The task →
Reproduce the entries word for word, from the line containing "at (306, 275)." through the line containing "Can you confirm if matte", both of those lines included. Omit the pictures from your answer.

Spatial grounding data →
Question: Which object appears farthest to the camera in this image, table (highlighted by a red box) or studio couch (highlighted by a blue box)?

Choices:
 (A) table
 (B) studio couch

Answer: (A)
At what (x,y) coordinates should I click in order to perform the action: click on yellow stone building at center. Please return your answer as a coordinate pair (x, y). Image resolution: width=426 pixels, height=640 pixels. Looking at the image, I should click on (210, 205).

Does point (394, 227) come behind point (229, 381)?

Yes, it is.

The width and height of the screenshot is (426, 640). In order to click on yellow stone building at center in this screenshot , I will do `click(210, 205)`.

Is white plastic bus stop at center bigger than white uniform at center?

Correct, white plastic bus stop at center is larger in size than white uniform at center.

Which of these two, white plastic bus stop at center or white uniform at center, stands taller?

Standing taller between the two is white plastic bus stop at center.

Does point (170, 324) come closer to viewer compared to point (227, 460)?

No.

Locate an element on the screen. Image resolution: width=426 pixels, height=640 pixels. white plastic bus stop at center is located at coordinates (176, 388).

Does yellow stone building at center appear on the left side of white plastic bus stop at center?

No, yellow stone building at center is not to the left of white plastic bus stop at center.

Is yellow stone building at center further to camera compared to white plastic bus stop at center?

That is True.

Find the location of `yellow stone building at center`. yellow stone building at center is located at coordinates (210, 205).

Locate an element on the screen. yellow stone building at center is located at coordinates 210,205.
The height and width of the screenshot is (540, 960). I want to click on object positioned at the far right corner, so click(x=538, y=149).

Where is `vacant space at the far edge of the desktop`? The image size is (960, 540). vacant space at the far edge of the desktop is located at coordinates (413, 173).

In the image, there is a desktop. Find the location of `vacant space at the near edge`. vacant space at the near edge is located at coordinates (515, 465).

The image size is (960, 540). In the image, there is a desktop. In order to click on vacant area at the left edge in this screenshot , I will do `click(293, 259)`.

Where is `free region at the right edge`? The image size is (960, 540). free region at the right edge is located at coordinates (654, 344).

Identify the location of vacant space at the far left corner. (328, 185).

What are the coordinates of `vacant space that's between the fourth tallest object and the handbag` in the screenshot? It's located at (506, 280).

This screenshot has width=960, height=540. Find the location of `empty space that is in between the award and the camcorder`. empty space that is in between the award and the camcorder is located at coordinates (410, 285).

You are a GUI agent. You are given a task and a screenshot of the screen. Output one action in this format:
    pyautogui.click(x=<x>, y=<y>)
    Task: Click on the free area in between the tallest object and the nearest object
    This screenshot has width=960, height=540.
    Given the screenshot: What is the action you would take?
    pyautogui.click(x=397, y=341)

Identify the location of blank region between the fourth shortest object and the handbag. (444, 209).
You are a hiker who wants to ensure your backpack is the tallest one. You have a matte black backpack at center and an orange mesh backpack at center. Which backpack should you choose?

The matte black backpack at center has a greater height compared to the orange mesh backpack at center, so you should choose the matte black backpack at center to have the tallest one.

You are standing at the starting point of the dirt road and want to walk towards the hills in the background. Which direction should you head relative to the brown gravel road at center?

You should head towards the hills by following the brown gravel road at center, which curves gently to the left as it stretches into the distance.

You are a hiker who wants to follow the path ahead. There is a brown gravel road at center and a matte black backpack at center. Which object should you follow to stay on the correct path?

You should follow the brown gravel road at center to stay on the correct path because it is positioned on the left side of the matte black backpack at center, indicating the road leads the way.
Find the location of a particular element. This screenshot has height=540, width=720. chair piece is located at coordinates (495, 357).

* * *

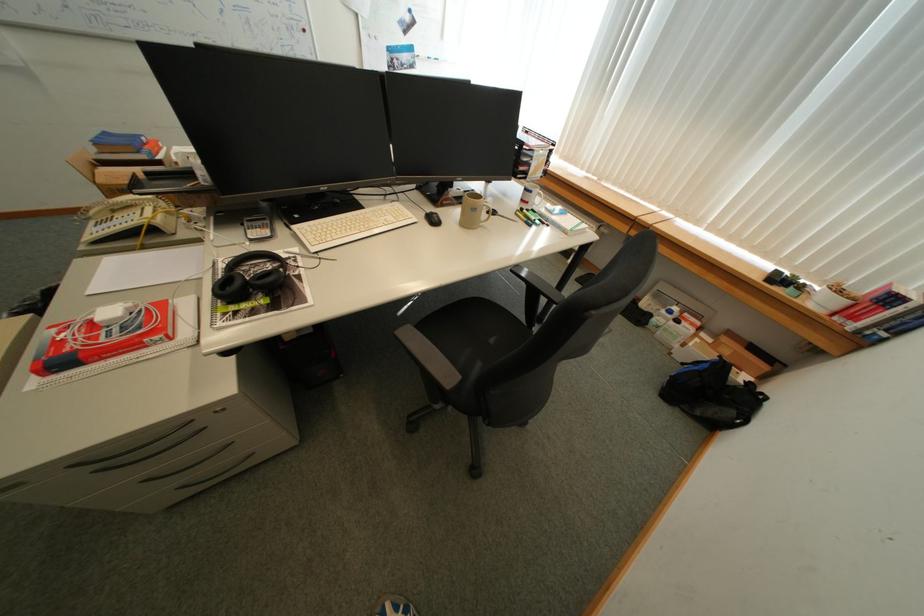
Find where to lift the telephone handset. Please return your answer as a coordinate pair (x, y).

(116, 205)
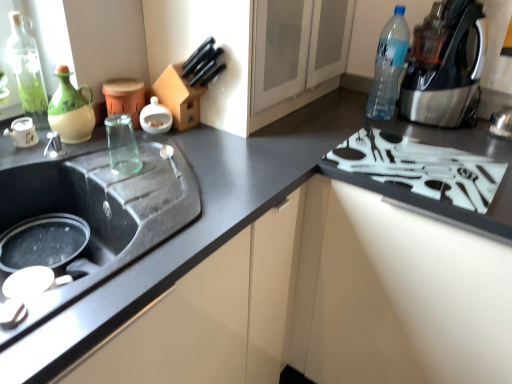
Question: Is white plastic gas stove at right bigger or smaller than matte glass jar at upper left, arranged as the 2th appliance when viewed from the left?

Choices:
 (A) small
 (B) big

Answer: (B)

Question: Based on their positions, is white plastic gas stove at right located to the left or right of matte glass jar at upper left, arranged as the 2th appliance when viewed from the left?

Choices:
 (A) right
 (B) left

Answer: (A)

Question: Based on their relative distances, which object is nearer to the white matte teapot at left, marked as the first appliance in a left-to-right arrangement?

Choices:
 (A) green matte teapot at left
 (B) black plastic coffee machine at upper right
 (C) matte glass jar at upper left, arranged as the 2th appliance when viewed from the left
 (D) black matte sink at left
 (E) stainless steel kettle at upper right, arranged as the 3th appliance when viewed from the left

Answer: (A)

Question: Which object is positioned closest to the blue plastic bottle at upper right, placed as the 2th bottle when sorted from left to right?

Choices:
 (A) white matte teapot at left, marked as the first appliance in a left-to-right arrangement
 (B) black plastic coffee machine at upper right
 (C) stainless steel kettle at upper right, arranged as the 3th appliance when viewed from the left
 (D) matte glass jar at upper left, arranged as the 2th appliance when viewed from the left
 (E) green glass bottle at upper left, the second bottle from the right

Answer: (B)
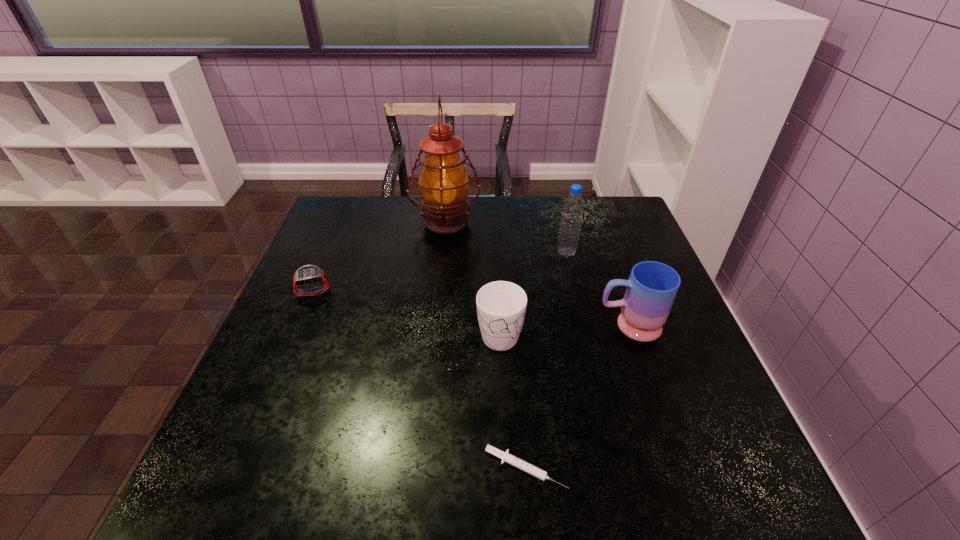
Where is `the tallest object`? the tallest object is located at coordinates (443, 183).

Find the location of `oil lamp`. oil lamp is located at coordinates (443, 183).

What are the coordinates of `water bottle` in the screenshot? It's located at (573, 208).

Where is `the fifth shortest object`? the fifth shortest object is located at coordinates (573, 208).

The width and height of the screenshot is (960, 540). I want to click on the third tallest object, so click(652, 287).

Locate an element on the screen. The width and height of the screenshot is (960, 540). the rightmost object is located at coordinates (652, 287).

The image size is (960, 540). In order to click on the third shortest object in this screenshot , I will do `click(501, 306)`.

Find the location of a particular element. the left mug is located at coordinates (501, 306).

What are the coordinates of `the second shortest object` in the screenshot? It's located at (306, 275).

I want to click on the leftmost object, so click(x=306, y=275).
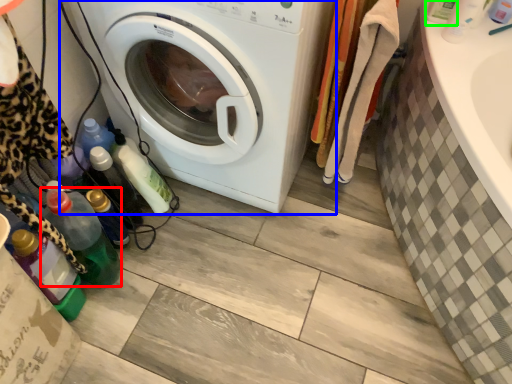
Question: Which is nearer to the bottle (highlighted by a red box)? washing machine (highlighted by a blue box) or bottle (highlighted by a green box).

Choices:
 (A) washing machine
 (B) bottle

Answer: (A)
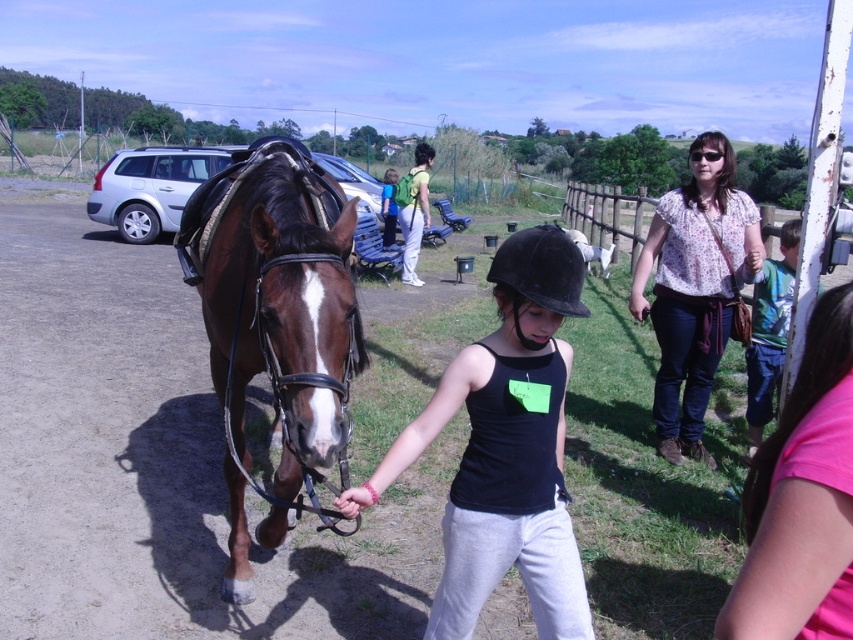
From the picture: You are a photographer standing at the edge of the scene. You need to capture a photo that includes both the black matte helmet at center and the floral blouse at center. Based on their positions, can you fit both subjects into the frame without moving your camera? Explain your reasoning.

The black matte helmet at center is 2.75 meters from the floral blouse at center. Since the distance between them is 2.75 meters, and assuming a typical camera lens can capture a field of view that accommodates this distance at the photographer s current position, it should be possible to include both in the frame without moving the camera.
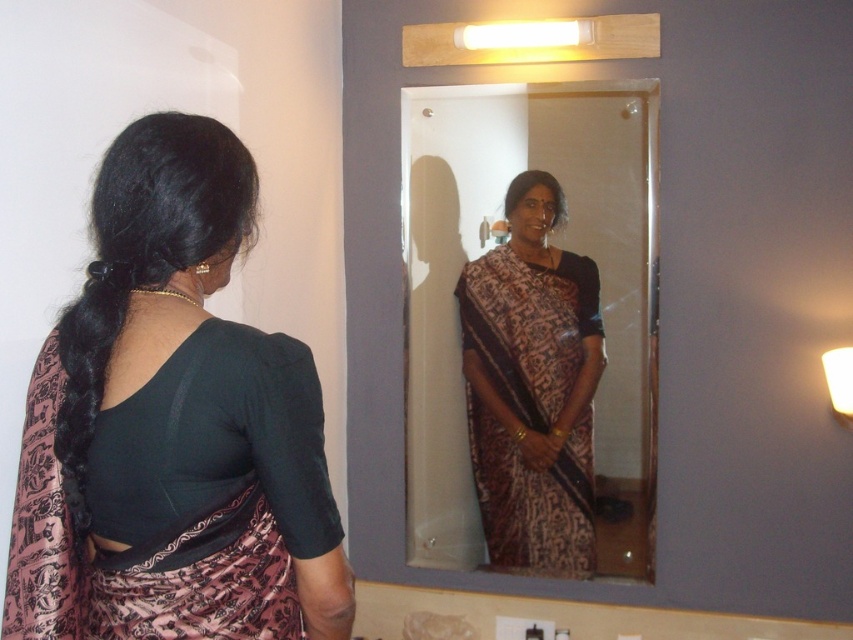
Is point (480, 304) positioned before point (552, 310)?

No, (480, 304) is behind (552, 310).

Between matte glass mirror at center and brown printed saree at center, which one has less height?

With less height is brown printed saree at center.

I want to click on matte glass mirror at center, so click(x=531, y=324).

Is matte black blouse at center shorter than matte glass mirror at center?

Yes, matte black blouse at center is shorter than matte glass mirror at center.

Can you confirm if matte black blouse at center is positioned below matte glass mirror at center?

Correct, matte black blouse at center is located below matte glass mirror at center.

--

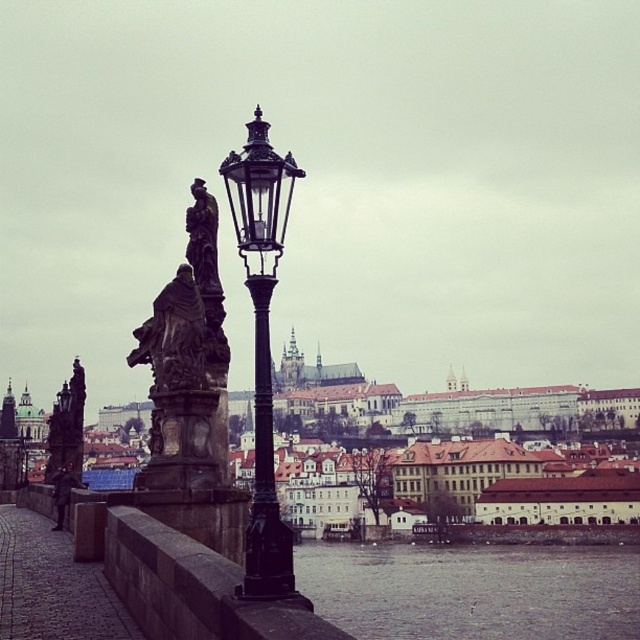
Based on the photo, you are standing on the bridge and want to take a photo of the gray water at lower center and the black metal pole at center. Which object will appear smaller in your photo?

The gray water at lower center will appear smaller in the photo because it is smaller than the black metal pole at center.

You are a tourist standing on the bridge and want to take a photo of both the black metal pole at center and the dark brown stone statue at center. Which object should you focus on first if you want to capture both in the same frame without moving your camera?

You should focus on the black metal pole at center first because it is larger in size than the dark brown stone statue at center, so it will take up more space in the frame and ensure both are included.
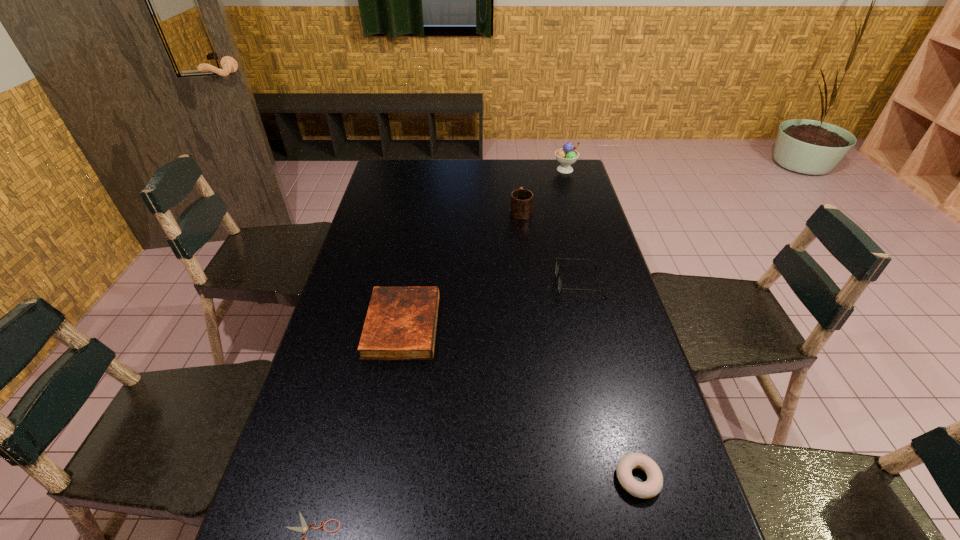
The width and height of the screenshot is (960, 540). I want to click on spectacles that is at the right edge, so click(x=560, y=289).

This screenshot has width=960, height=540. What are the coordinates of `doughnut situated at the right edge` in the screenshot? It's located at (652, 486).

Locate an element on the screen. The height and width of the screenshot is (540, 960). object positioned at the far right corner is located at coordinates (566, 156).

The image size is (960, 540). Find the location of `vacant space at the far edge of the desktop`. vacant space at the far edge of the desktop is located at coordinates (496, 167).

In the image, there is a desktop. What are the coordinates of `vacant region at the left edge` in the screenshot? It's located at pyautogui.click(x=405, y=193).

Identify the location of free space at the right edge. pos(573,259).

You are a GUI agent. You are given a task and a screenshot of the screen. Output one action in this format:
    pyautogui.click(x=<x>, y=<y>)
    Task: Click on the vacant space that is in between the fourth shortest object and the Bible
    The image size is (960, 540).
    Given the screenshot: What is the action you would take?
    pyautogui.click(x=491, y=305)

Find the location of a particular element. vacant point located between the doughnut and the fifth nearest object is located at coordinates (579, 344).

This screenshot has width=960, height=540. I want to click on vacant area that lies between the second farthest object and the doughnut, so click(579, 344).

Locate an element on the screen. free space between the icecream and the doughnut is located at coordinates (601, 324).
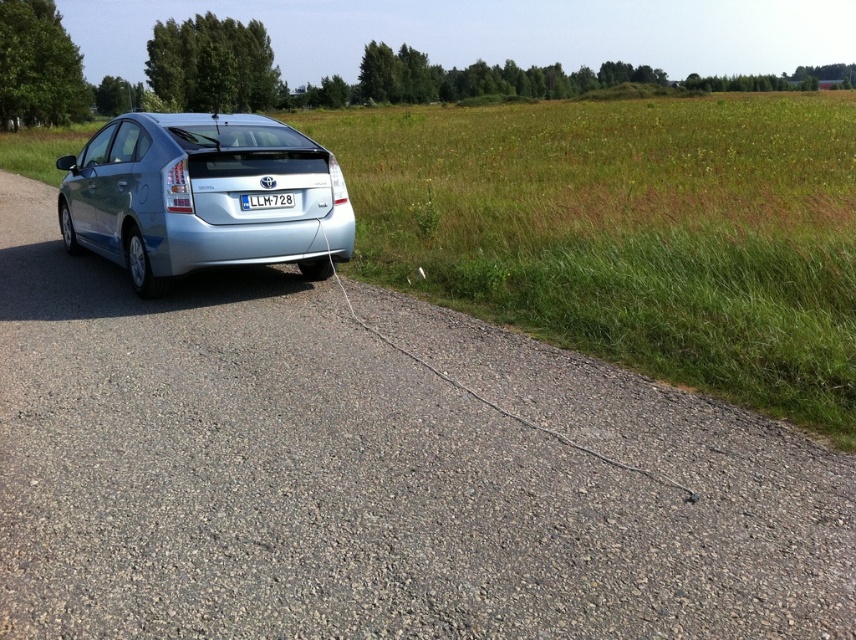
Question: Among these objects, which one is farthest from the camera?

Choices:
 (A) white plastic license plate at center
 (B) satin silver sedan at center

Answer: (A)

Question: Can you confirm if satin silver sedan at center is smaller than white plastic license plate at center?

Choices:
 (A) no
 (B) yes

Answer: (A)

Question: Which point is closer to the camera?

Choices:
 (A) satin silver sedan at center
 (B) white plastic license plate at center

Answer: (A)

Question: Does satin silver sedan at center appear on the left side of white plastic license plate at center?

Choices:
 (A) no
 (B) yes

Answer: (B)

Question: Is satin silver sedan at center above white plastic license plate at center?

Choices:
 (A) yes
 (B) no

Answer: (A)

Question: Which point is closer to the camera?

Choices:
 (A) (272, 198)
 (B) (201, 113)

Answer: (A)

Task solution →
What are the coordinates of `the second shortest object` in the screenshot? It's located at (306, 275).

I want to click on the leftmost object, so click(x=306, y=275).
Question: Which is nearer to the bottle (highlighted by a red box)? washing machine (highlighted by a blue box) or bottle (highlighted by a green box).

Choices:
 (A) washing machine
 (B) bottle

Answer: (A)
From the picture: You are a photographer standing at the edge of the scene. You need to capture a photo that includes both the black matte helmet at center and the floral blouse at center. Based on their positions, can you fit both subjects into the frame without moving your camera? Explain your reasoning.

The black matte helmet at center is 2.75 meters from the floral blouse at center. Since the distance between them is 2.75 meters, and assuming a typical camera lens can capture a field of view that accommodates this distance at the photographer s current position, it should be possible to include both in the frame without moving the camera.
Is point (480, 304) positioned before point (552, 310)?

No, (480, 304) is behind (552, 310).

Between matte glass mirror at center and brown printed saree at center, which one has less height?

With less height is brown printed saree at center.

I want to click on matte glass mirror at center, so click(x=531, y=324).

Is matte black blouse at center shorter than matte glass mirror at center?

Yes, matte black blouse at center is shorter than matte glass mirror at center.

Can you confirm if matte black blouse at center is positioned below matte glass mirror at center?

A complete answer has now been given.